- [Your task] Although the entries contain pictures, write out only their text, exactly as it stands.

Object state change records:
Start of Block

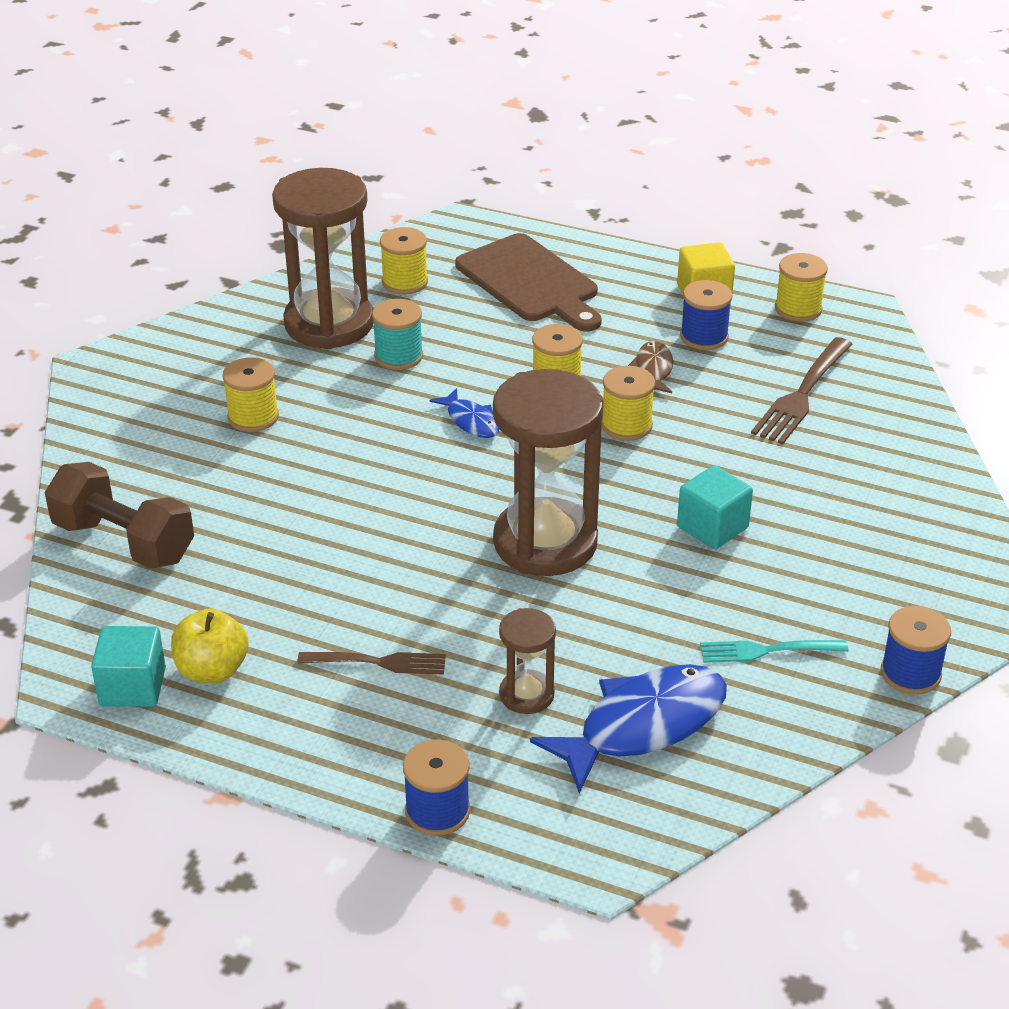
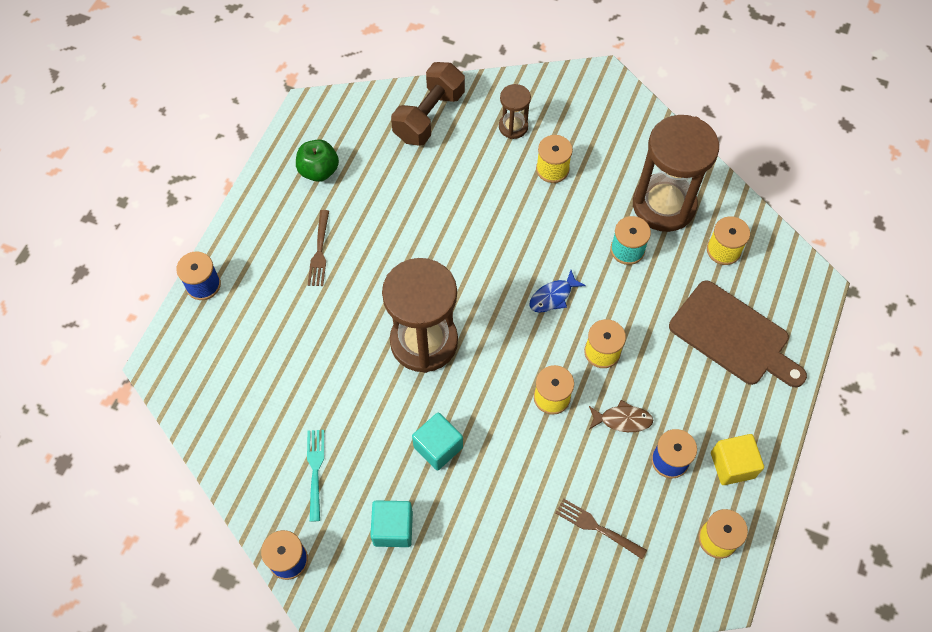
camera: 90 degrees right, 25 degrees up
(133, 687) = (308, 136): turquoise cube -> turquoise cube (393, 528)
(212, 670) = (319, 171): yellow apple -> green apple
(526, 695) = (287, 329): brown hourglass -> brown hourglass (513, 127)
(531, 282) = (733, 336): brown cutting board -> brown cutting board turned 105 degrees counterclockwise
(643, 725) = (256, 392): blue fish -> none
(802, 393) = (598, 528): brown fork -> brown fork, size x0.66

End of Block

- [Task solution]
camera: 90 degrees right, 25 degrees up
(133, 687) = (308, 136): turquoise cube -> turquoise cube (393, 528)
(212, 670) = (319, 171): yellow apple -> green apple
(526, 695) = (287, 329): brown hourglass -> brown hourglass (513, 127)
(531, 282) = (733, 336): brown cutting board -> brown cutting board turned 105 degrees counterclockwise
(643, 725) = (256, 392): blue fish -> none
(802, 393) = (598, 528): brown fork -> brown fork, size x0.66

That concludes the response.